[[ SOURCE MATERIAL open ]]

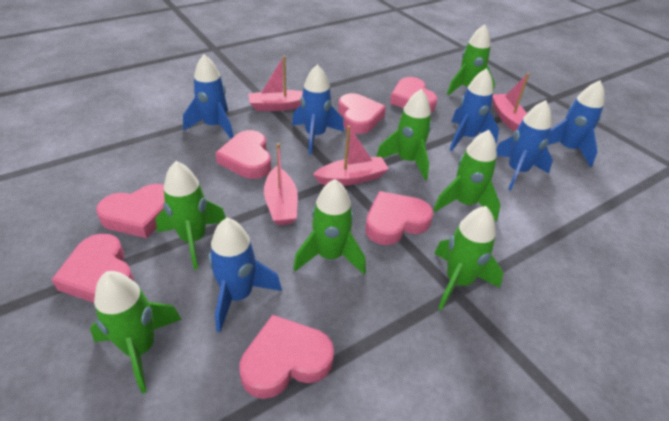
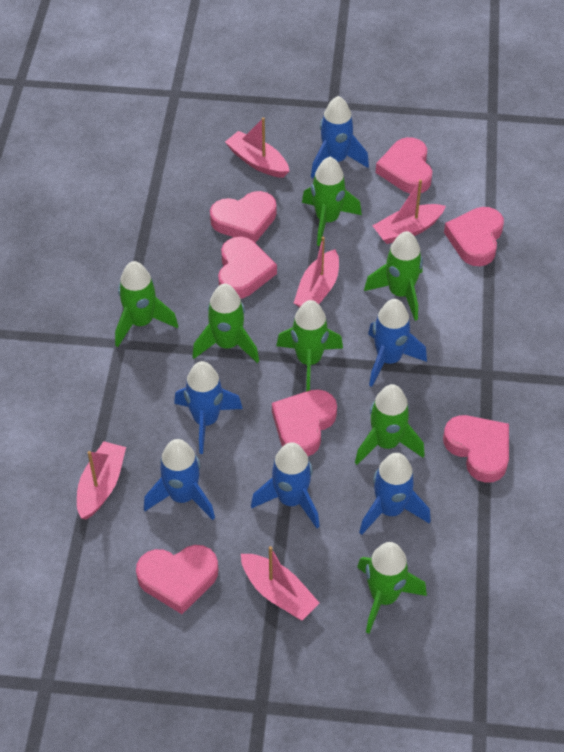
pink boat: 4 -> 5

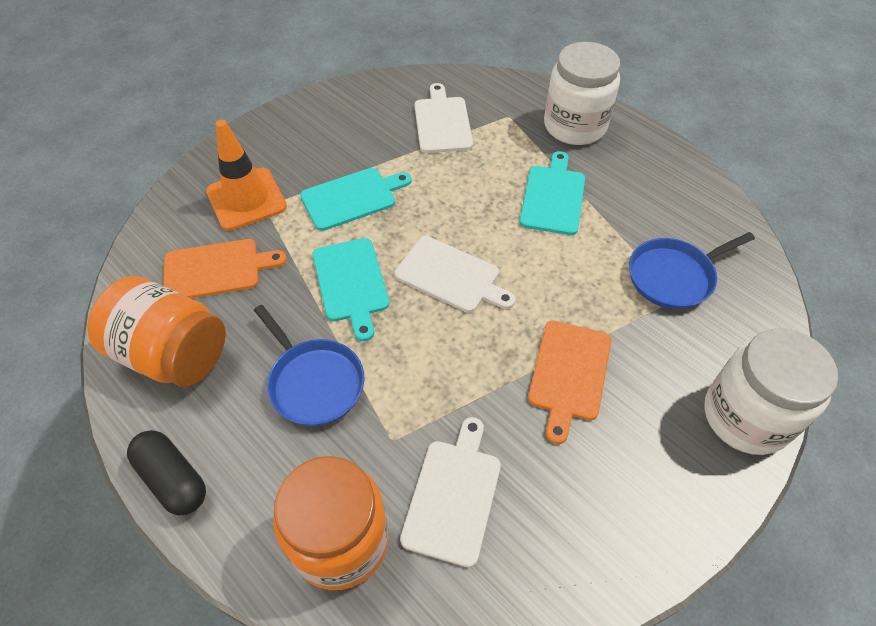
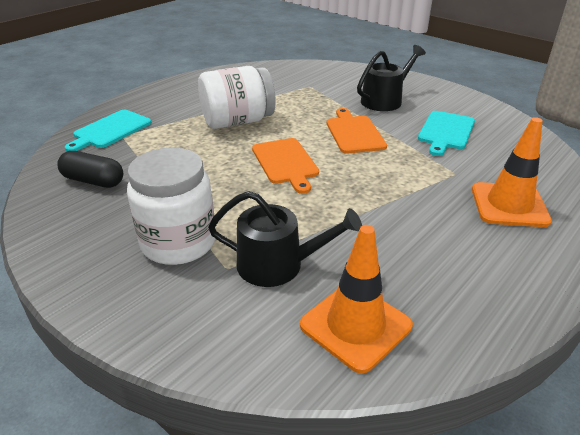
black watering can: 0 -> 2
blue pan: 2 -> 0
orange jar: 2 -> 0
orange traffic cone: 1 -> 2
turquoise cutting board: 3 -> 2
white cutting board: 3 -> 0

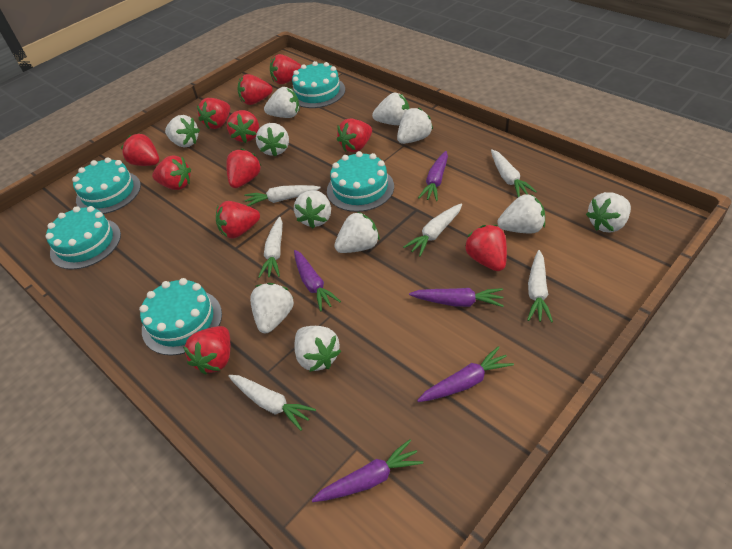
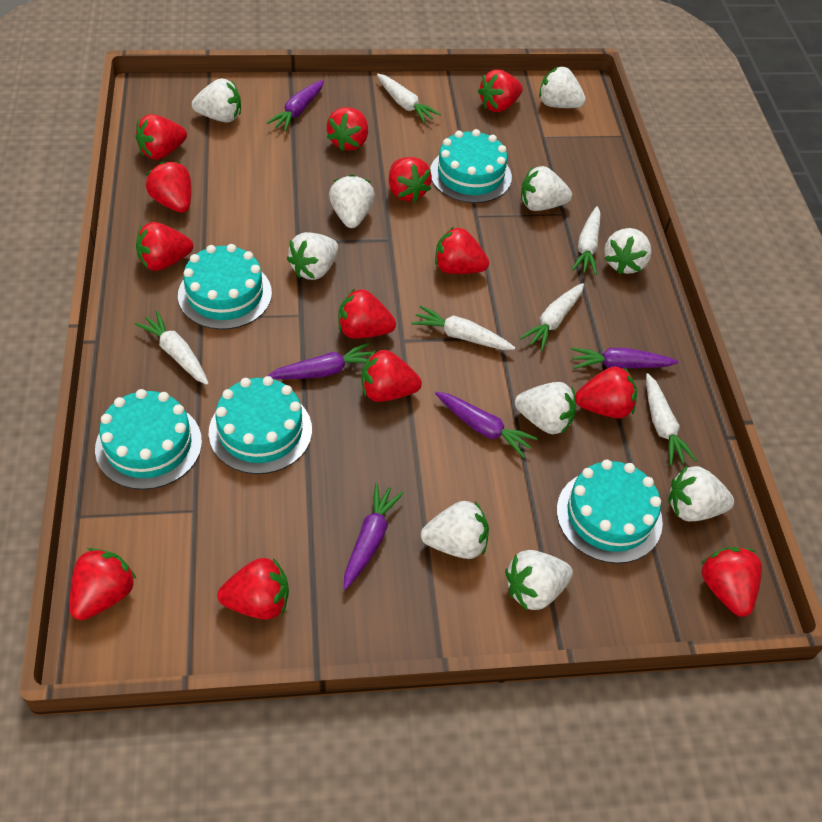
red strawberry: 11 -> 13
white strawberry: 11 -> 10

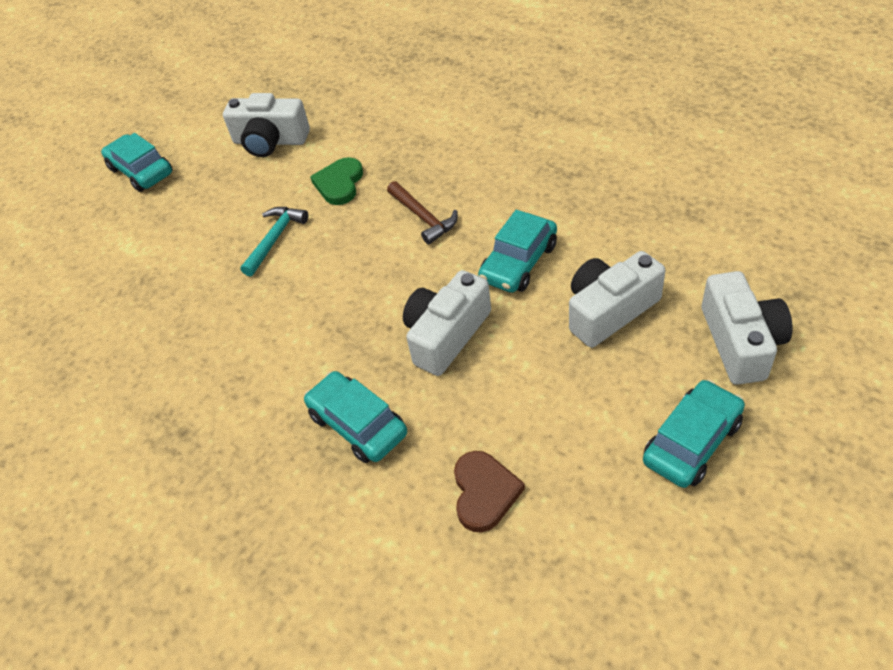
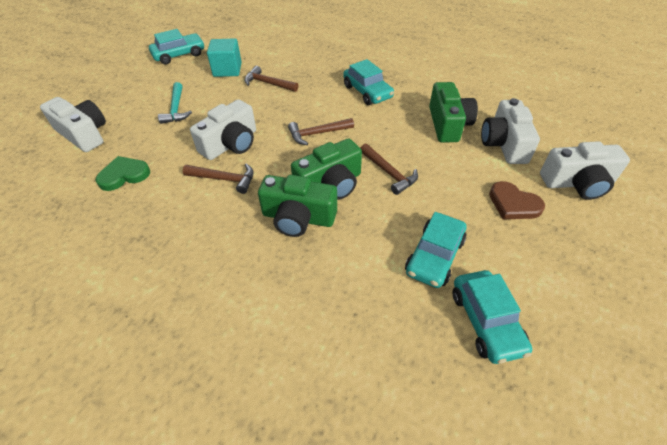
brown hammer: 1 -> 4
green camera: 0 -> 3
turquoise cube: 0 -> 1

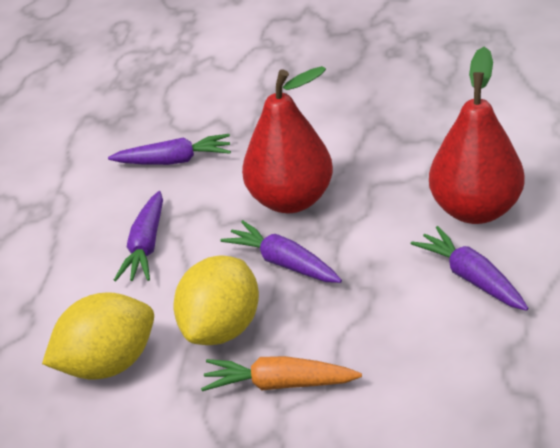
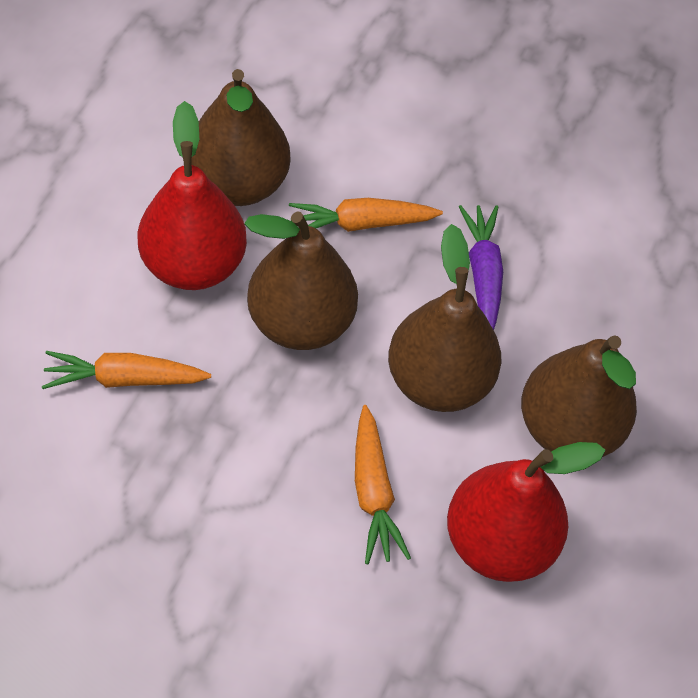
brown pear: 0 -> 4
orange carrot: 1 -> 3
purple carrot: 4 -> 1
yellow lemon: 2 -> 0

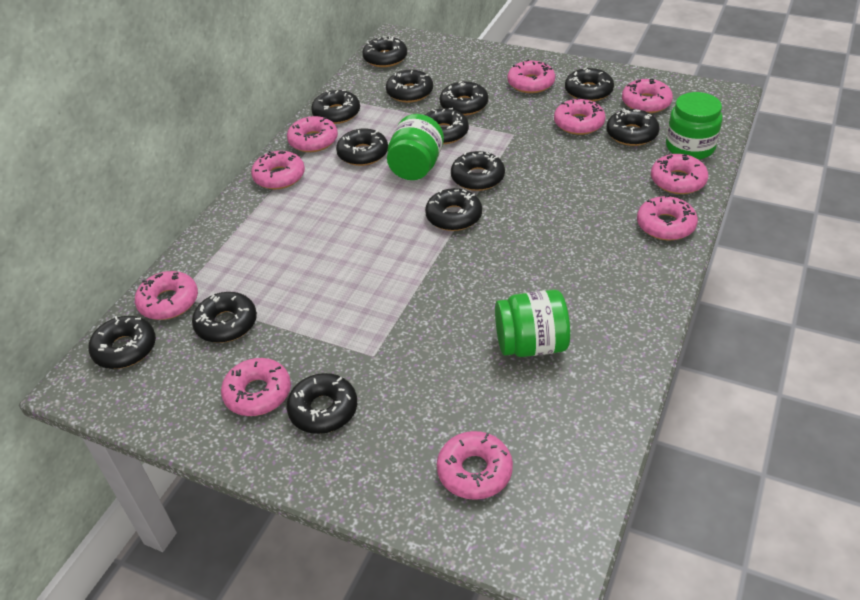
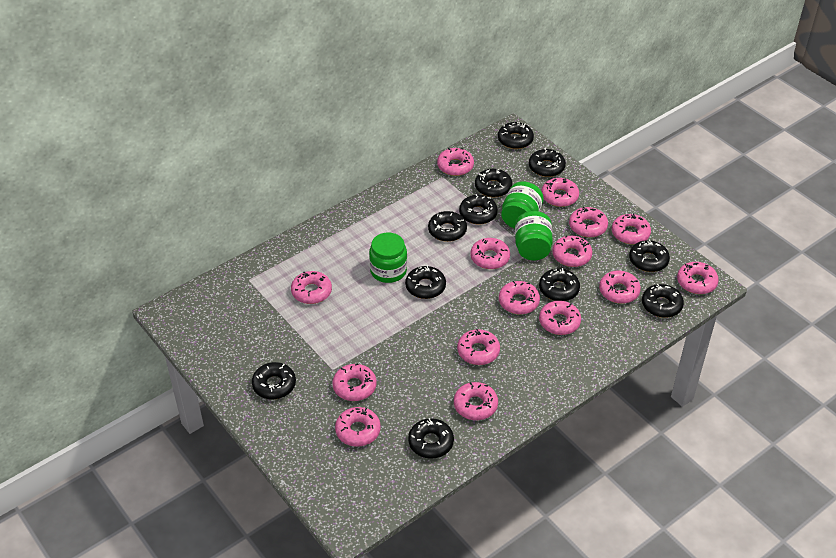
black donut: 13 -> 11
pink donut: 10 -> 15

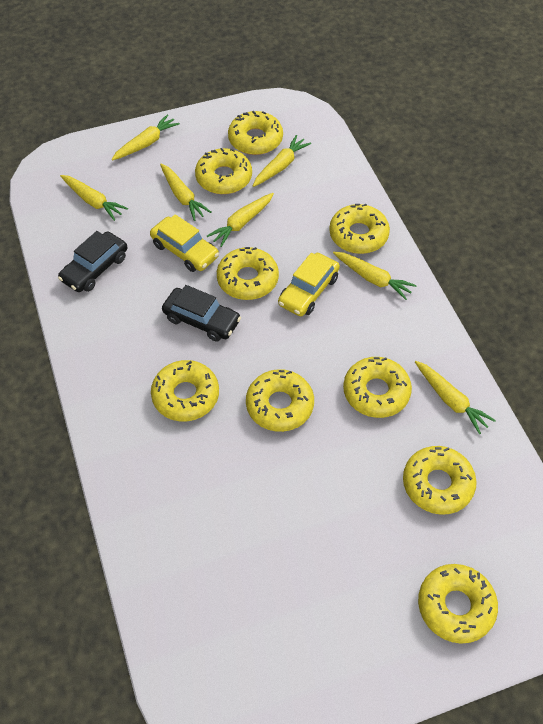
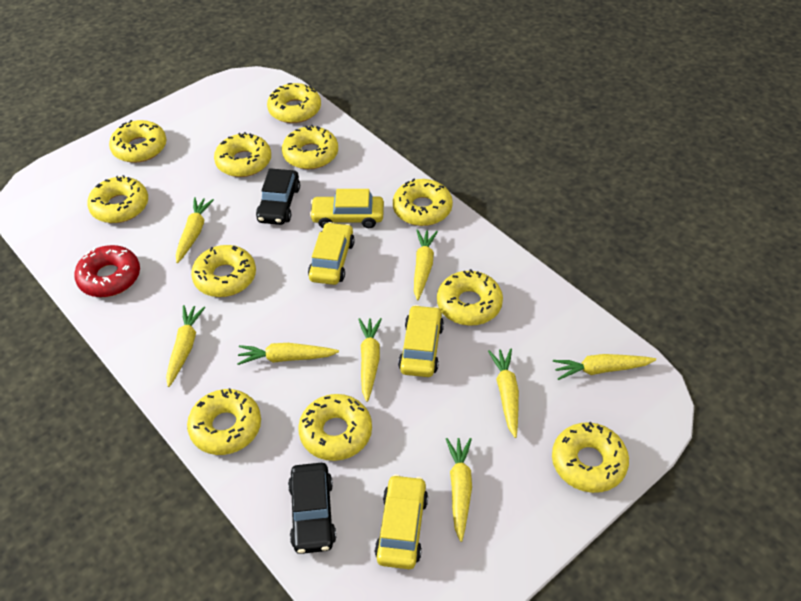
red donut: 0 -> 1
yellow car: 2 -> 4
yellow carrot: 7 -> 8
yellow donut: 9 -> 11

[[ SOURCE MATERIAL closed ]]

Repeat the lines of the records verbatim, starting at the line containing "white cutting board: 3 -> 0" and stopping after the final line. Images stay out.

white cutting board: 3 -> 0

red strawberry: 11 -> 13
white strawberry: 11 -> 10

brown hammer: 1 -> 4
green camera: 0 -> 3
turquoise cube: 0 -> 1

brown pear: 0 -> 4
orange carrot: 1 -> 3
purple carrot: 4 -> 1
yellow lemon: 2 -> 0

black donut: 13 -> 11
pink donut: 10 -> 15

red donut: 0 -> 1
yellow car: 2 -> 4
yellow carrot: 7 -> 8
yellow donut: 9 -> 11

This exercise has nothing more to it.